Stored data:
___
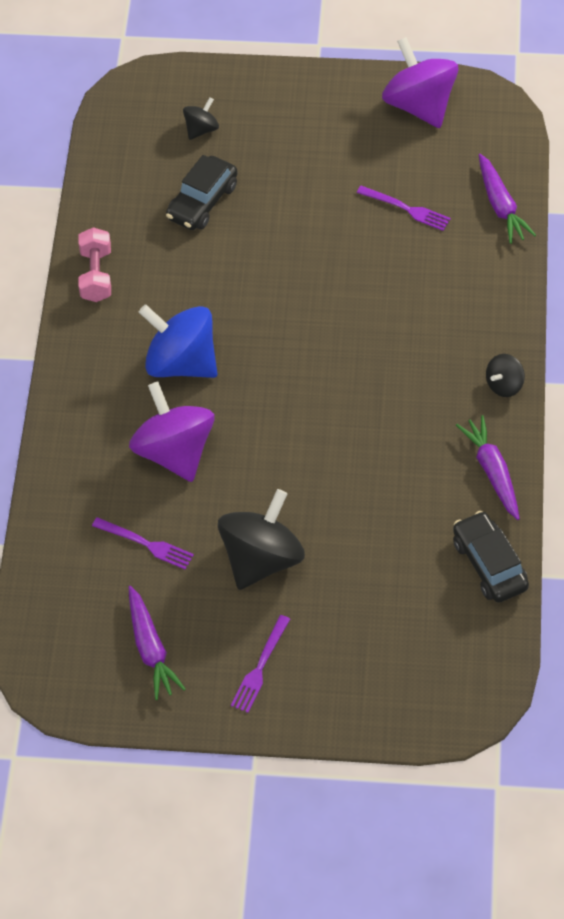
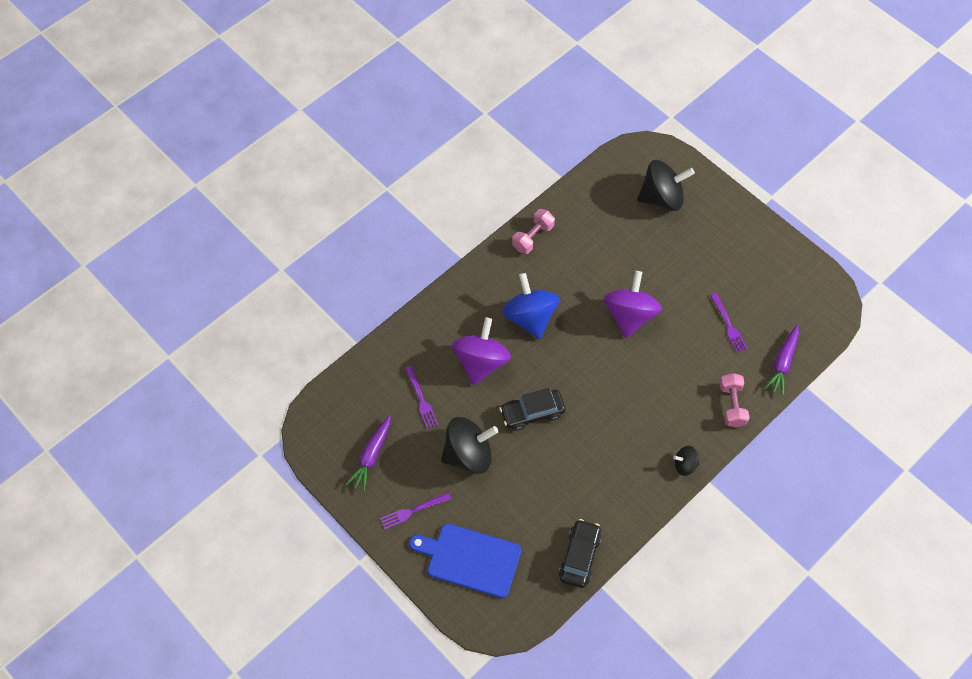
camera: 40 degrees right, 5 degrees up
(201, 129) = (662, 198): black spinning top -> black spinning top, size x2.05
(202, 202) = (624, 238): black car -> black car (532, 413)
(375, 664) = (470, 559): none -> blue cutting board
(419, 105) = (793, 271): purple spinning top -> purple spinning top (629, 315)
(491, 287) = (732, 405): none -> pink dumbbell
(492, 472) = (631, 507): purple carrot -> none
___
> [What to work on]:
Give every line of the records above again, exactly, and omit the pictures.

> [Exercise result]:
camera: 40 degrees right, 5 degrees up
(201, 129) = (662, 198): black spinning top -> black spinning top, size x2.05
(202, 202) = (624, 238): black car -> black car (532, 413)
(375, 664) = (470, 559): none -> blue cutting board
(419, 105) = (793, 271): purple spinning top -> purple spinning top (629, 315)
(491, 287) = (732, 405): none -> pink dumbbell
(492, 472) = (631, 507): purple carrot -> none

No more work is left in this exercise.